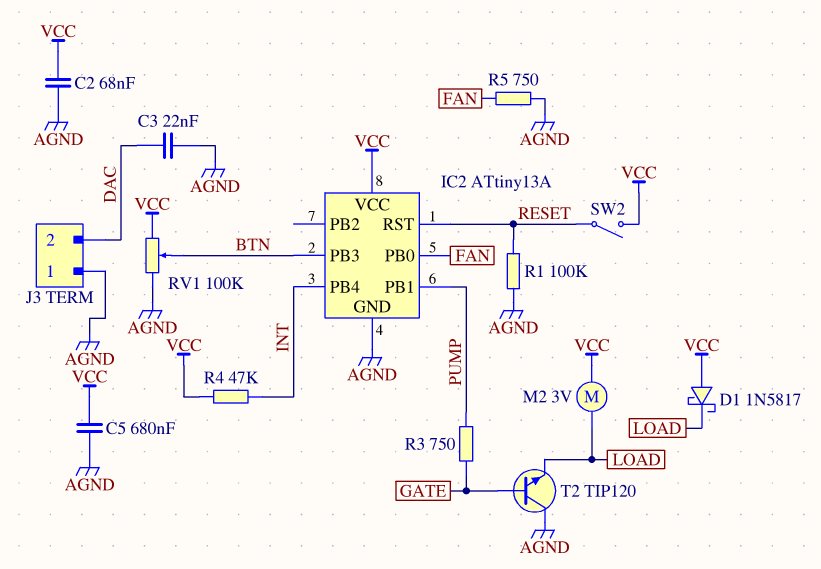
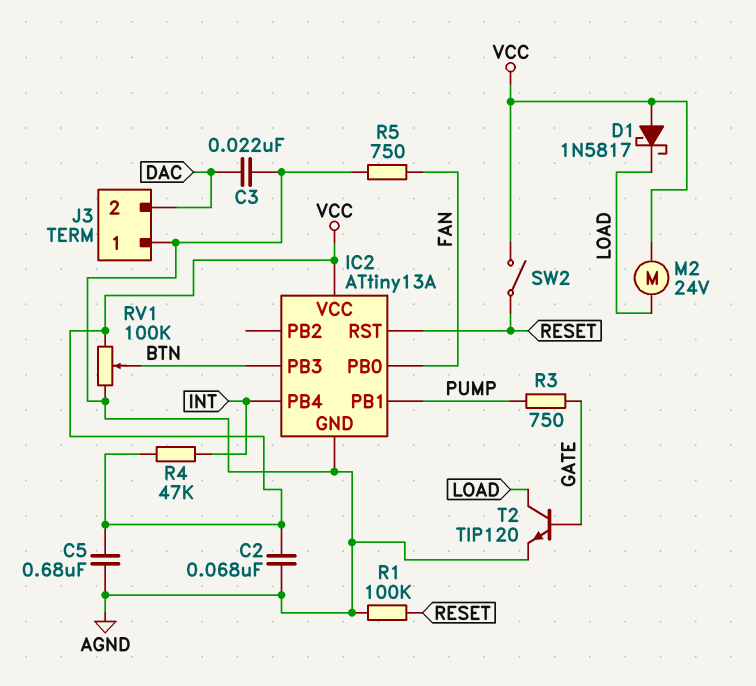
M2: motor 3V (LOAD, VCC) -> motor 24V (LOAD, VCC)
T2: NPN TIP120 (B GATE, C AGND, E LOAD) -> NPN TIP120 (B GATE, C LOAD, E AGND)

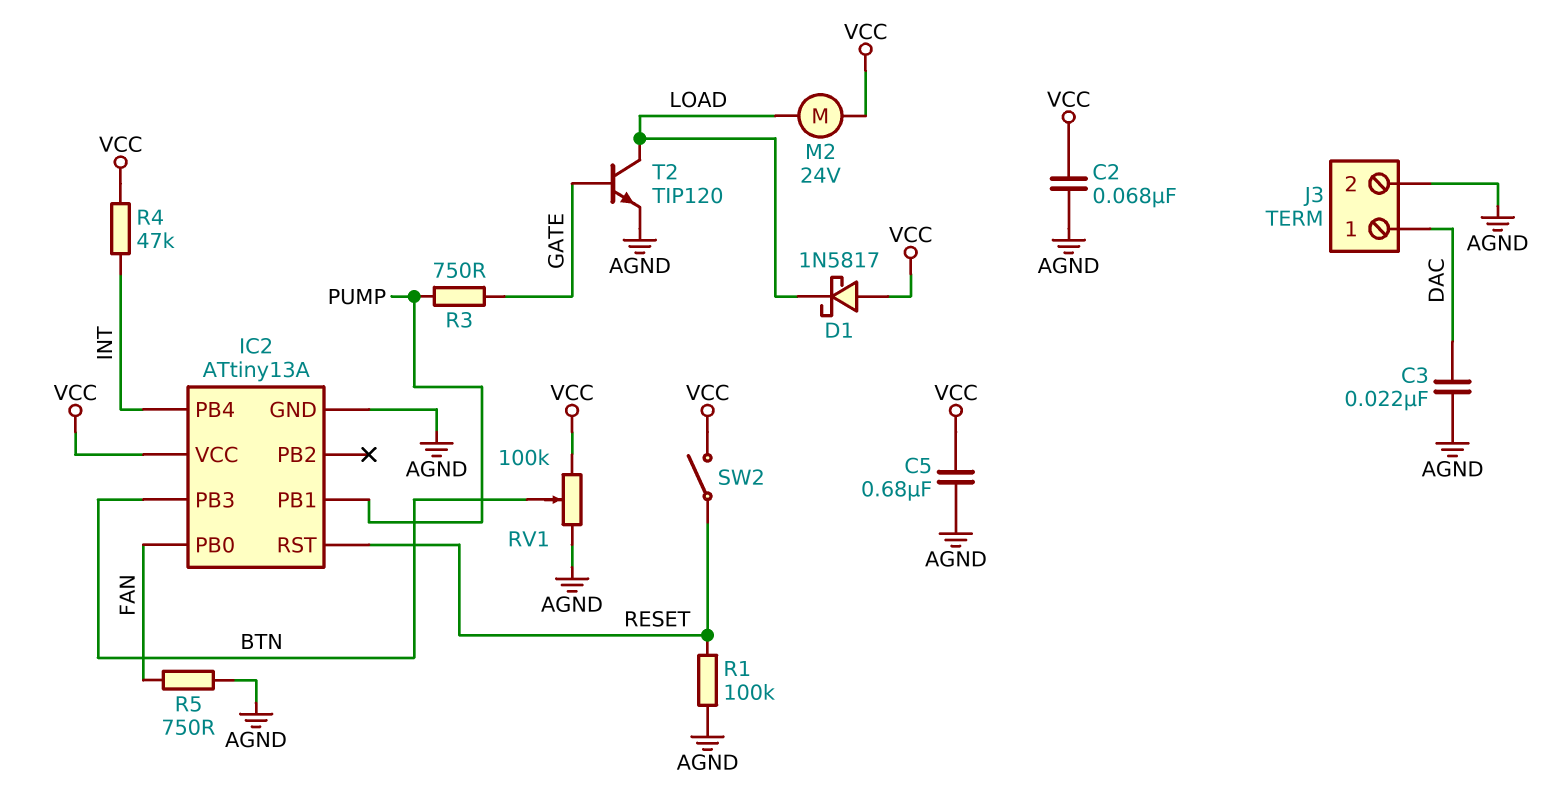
J3 pin 1: AGND -> DAC
J3 pin 2: DAC -> AGND

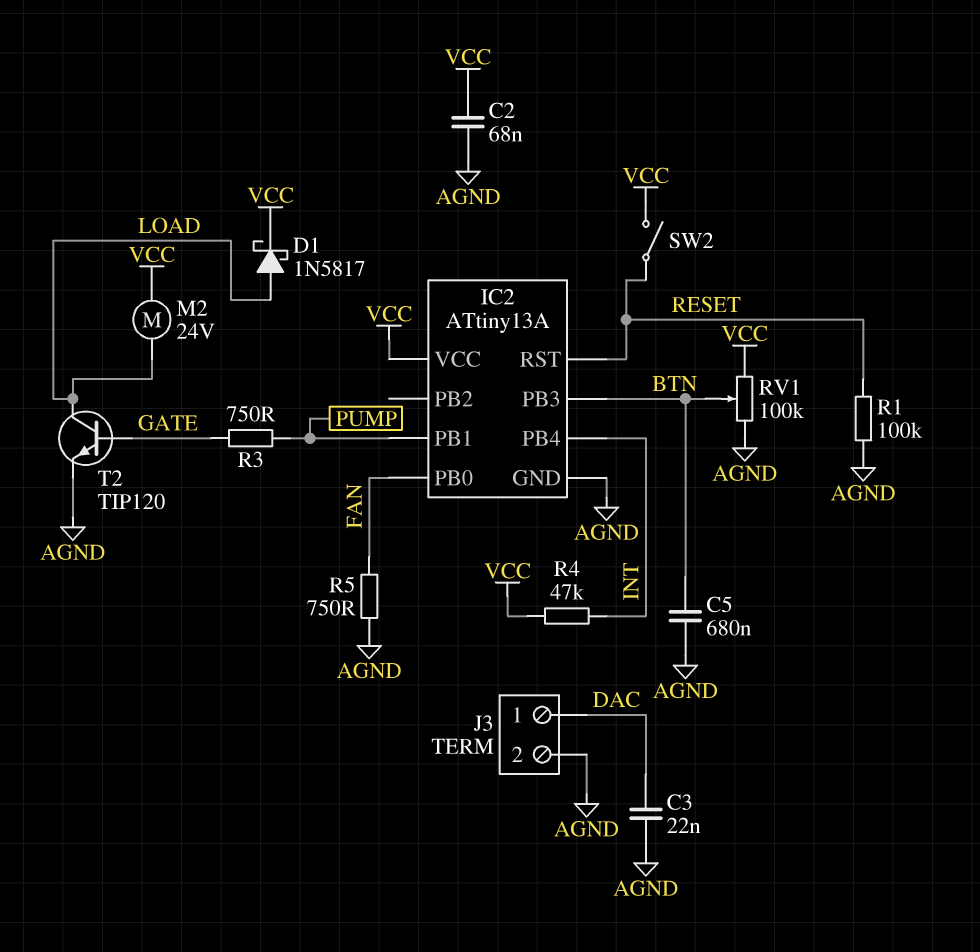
C5: 680nF (AGND, VCC) -> 680nF (AGND, BTN)
D1: schottky 1N5817 (A VCC, K LOAD) -> schottky 1N5817 (A LOAD, K VCC)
--------------------------------
What you need to do » Find the string "LOAD" in the listing and copy every line in which it occurs.

Task result »
M2: motor 3V (LOAD, VCC) -> motor 24V (LOAD, VCC)
T2: NPN TIP120 (B GATE, C AGND, E LOAD) -> NPN TIP120 (B GATE, C LOAD, E AGND)
D1: schottky 1N5817 (A VCC, K LOAD) -> schottky 1N5817 (A LOAD, K VCC)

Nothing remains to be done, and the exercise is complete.